*** DATA LISTING ***
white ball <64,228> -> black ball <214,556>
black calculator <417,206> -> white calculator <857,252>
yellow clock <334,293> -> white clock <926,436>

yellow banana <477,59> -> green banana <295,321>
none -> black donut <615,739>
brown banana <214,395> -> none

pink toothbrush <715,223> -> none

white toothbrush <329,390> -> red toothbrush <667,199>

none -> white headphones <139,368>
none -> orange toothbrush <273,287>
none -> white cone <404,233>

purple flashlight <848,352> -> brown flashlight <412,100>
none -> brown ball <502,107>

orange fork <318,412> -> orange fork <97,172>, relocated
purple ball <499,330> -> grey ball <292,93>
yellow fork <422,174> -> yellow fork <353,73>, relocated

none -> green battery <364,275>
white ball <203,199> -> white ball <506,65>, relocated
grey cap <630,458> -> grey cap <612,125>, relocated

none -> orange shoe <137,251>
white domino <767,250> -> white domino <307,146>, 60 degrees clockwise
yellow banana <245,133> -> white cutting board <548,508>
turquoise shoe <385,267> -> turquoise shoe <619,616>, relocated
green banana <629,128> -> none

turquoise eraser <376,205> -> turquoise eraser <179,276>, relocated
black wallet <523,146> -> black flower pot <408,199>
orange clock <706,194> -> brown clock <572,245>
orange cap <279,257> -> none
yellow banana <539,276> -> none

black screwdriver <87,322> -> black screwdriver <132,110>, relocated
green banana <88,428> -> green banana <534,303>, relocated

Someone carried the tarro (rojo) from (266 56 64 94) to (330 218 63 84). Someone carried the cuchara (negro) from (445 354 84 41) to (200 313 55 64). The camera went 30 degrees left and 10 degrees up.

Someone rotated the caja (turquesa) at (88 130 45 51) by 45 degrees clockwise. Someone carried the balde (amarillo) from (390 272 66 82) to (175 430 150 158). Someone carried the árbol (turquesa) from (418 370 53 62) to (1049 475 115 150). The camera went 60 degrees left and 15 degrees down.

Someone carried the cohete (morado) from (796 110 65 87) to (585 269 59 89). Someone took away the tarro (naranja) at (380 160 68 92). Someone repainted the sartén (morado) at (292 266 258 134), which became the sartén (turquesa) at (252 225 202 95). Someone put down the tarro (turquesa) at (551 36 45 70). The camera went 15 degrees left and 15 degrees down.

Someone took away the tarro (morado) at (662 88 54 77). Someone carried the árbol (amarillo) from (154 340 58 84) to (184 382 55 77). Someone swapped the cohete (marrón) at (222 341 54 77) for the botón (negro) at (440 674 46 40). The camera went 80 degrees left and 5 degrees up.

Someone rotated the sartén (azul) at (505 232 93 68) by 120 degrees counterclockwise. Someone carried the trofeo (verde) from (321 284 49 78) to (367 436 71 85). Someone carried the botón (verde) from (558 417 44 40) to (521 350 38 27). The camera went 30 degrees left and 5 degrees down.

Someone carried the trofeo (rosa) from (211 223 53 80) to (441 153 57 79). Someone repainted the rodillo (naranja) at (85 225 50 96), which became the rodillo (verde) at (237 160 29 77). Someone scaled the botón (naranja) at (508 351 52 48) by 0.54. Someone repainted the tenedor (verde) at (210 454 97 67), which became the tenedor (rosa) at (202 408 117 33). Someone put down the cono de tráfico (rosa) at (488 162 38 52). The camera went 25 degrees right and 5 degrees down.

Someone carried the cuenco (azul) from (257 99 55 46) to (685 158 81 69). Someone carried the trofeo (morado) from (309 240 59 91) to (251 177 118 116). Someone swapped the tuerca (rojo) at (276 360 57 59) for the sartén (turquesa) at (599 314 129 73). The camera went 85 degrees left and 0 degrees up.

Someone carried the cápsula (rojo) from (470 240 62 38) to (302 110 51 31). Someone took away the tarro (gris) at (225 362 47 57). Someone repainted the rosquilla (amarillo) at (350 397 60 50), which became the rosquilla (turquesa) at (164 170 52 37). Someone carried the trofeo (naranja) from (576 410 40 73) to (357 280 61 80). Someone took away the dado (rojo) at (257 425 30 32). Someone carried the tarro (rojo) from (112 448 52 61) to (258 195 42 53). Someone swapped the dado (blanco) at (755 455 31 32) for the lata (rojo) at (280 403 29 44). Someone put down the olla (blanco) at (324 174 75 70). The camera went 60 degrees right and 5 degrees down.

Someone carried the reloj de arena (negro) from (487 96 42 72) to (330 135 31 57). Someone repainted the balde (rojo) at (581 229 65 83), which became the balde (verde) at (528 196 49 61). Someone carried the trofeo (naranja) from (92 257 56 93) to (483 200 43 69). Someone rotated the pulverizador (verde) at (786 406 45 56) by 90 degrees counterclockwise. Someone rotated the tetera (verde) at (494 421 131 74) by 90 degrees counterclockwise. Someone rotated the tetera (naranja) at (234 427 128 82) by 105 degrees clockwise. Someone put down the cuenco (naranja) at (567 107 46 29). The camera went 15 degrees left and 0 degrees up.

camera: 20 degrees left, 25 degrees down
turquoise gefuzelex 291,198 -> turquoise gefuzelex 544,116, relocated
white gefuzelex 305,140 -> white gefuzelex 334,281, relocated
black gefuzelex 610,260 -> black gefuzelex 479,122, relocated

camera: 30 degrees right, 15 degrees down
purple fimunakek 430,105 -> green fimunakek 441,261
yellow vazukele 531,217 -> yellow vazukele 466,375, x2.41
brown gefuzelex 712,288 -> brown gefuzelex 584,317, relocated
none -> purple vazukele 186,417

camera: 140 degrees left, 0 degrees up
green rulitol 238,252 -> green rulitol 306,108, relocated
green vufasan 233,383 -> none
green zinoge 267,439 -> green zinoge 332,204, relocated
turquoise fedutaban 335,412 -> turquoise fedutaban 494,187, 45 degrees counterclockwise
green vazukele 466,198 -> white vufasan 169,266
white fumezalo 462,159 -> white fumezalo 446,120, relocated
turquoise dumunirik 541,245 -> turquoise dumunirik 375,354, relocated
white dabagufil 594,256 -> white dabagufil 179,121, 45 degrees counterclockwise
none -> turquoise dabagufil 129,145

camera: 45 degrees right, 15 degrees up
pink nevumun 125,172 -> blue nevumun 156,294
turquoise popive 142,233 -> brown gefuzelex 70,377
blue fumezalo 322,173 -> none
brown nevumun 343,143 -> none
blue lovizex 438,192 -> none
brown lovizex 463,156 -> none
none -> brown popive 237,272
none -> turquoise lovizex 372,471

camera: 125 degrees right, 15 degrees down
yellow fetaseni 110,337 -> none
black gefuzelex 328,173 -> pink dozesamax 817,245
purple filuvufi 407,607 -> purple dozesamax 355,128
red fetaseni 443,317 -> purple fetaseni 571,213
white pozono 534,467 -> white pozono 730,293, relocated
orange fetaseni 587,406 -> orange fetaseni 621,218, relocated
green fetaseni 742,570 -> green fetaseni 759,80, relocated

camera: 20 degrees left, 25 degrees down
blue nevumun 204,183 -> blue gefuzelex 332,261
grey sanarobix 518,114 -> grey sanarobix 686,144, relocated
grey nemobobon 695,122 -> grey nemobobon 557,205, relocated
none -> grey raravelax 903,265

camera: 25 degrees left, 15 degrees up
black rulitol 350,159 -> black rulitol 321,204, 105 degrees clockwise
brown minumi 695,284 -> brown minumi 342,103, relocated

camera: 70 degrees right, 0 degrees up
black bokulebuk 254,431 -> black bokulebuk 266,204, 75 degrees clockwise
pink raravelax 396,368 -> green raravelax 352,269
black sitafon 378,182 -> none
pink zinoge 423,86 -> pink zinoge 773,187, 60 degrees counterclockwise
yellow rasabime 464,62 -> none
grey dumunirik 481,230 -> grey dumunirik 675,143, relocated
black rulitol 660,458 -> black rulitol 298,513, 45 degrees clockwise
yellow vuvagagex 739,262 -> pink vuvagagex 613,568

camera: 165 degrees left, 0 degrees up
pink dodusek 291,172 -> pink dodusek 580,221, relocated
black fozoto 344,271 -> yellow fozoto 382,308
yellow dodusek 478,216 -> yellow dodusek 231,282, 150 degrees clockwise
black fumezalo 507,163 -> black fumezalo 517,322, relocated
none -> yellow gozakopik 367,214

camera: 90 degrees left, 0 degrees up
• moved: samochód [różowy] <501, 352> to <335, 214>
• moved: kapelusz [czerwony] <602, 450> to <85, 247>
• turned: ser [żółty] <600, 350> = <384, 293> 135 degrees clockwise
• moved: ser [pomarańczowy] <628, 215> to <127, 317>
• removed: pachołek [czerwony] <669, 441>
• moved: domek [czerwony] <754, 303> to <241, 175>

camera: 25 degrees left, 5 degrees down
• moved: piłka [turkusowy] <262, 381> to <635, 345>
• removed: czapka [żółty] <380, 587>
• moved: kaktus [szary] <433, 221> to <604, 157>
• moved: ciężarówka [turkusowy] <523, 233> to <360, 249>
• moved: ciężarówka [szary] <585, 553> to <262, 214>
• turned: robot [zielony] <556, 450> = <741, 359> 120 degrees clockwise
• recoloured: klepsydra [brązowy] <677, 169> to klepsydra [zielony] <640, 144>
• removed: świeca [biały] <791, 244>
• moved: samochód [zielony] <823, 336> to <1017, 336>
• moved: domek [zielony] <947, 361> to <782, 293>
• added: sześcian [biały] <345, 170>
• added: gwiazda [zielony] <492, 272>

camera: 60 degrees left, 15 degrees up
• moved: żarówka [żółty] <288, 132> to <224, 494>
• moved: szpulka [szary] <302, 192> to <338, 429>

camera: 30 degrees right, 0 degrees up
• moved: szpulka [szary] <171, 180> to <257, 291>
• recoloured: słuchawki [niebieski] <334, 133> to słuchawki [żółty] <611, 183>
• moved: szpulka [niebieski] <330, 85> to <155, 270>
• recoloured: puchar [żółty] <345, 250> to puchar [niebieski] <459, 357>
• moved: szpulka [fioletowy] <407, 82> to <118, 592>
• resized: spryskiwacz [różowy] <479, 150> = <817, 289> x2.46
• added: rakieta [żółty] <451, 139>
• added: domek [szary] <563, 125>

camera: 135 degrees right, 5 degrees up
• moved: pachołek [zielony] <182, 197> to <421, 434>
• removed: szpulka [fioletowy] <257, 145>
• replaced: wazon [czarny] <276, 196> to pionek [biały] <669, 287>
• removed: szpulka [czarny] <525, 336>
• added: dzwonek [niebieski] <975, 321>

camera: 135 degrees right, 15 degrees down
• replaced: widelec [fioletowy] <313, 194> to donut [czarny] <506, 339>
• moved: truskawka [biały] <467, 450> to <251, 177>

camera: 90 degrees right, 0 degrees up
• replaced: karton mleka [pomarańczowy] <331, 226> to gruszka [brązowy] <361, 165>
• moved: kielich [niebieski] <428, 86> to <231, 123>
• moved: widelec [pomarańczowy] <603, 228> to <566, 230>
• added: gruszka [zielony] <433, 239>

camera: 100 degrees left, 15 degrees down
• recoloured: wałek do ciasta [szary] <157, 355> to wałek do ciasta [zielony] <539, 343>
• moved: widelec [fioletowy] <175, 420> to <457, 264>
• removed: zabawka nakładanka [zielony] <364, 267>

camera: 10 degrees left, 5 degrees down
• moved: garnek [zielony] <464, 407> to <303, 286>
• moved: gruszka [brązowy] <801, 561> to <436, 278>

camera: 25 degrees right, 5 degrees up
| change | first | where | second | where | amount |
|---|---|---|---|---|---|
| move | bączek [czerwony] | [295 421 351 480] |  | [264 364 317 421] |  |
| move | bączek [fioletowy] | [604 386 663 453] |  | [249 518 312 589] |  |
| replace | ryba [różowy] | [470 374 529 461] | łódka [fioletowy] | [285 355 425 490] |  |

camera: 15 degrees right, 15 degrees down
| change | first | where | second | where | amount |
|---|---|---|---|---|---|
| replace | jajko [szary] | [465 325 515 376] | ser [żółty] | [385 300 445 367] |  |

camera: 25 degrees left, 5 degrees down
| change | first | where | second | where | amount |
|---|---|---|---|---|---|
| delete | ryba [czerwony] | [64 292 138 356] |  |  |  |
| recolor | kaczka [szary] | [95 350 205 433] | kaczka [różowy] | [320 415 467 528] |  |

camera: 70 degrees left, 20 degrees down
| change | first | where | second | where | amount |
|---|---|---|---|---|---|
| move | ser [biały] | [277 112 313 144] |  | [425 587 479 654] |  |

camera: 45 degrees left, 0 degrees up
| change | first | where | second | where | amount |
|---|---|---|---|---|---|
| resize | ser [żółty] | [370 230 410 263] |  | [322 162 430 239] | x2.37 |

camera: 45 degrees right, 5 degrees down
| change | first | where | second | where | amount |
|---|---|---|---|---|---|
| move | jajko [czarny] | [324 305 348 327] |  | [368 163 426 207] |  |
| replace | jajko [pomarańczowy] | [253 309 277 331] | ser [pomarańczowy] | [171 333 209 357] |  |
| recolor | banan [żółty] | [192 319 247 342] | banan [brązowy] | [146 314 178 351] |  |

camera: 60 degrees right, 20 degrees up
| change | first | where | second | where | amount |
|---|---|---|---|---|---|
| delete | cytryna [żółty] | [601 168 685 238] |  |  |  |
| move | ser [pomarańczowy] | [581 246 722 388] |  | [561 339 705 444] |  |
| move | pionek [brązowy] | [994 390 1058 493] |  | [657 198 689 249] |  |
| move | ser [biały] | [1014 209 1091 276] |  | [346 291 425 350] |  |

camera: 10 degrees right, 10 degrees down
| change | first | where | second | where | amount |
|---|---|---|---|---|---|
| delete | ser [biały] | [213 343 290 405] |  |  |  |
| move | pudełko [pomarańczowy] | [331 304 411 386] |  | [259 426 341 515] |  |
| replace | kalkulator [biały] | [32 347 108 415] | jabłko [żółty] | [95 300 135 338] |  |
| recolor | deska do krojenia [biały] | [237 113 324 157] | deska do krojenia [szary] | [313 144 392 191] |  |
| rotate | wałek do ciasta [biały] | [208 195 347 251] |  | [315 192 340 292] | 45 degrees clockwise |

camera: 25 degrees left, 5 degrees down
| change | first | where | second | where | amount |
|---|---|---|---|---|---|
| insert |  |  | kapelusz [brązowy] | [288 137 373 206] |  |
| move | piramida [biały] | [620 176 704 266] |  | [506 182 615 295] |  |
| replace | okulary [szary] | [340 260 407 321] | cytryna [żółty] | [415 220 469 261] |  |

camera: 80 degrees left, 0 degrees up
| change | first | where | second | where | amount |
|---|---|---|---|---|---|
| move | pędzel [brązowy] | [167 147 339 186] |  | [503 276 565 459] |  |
*** End of DATA LISTING ***
WHAT YOU WILL DO = Scanning the data above, copy out every line where "bączek" is found.

ANSWER =
| move | bączek [czerwony] | [295 421 351 480] |  | [264 364 317 421] |  |
| move | bączek [fioletowy] | [604 386 663 453] |  | [249 518 312 589] |  |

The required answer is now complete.